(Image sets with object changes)
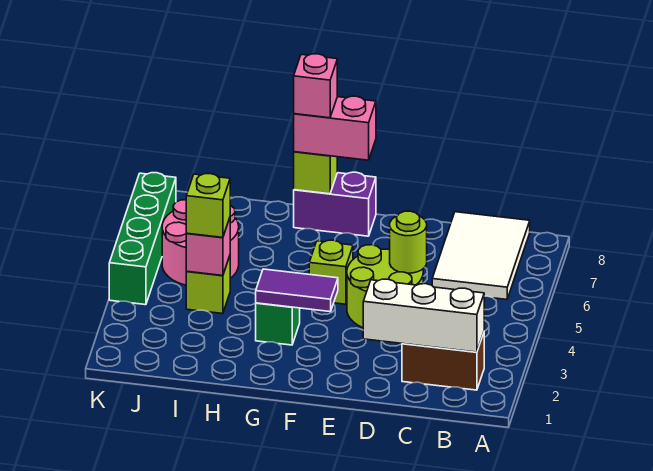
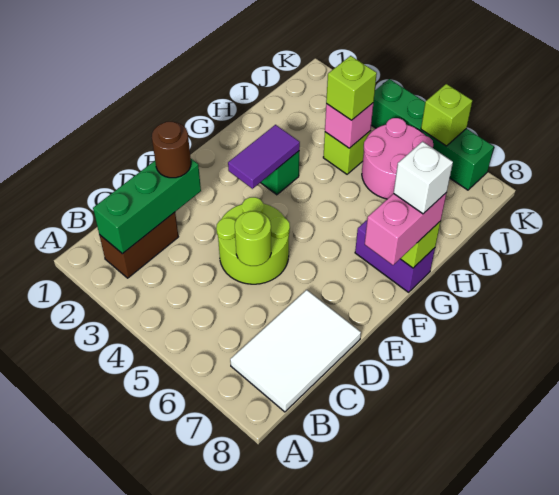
white brick B2:D2 level 2 -> green brick B2:D2 level 2
white tile B6:C8 level 1 -> white tile B7:D8 level 1
none -> brown round brick D2 level 3
lime brick F5 level 1 -> lime brick K6 level 2
purple brick F8:G8 level 1 -> purple brick G7:G8 level 1
pink brick G8 level 4 -> white brick G8 level 4

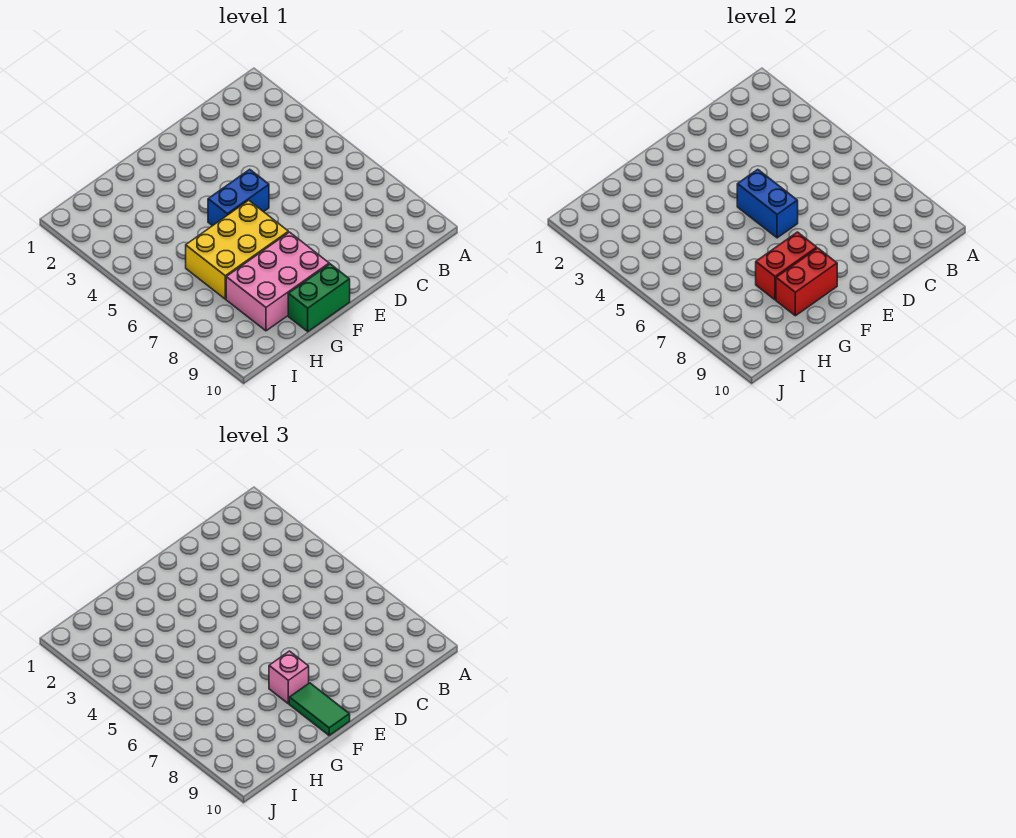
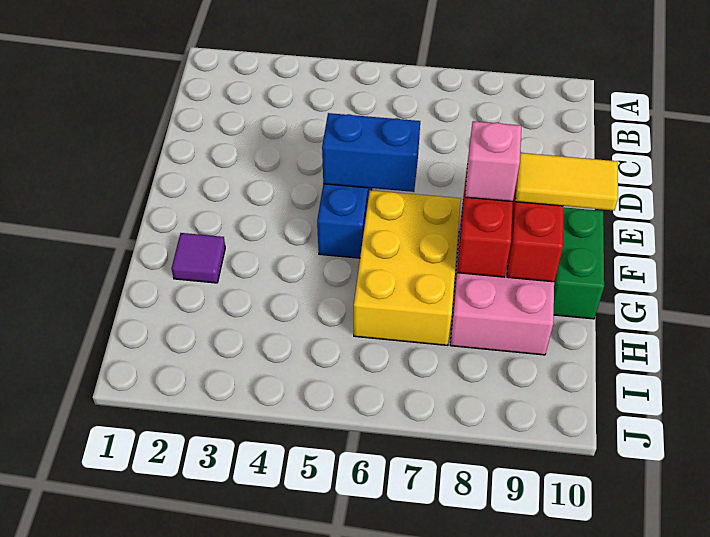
green tile F9:F10 level 3 -> yellow tile F9:F10 level 3
none -> purple tile G2 level 1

Prompt: Begin at the line containing "pink brick G8" and copy every line through the end of the data above exactly, omitting the pictures.

Task answer:
pink brick G8 level 4 -> white brick G8 level 4

green tile F9:F10 level 3 -> yellow tile F9:F10 level 3
none -> purple tile G2 level 1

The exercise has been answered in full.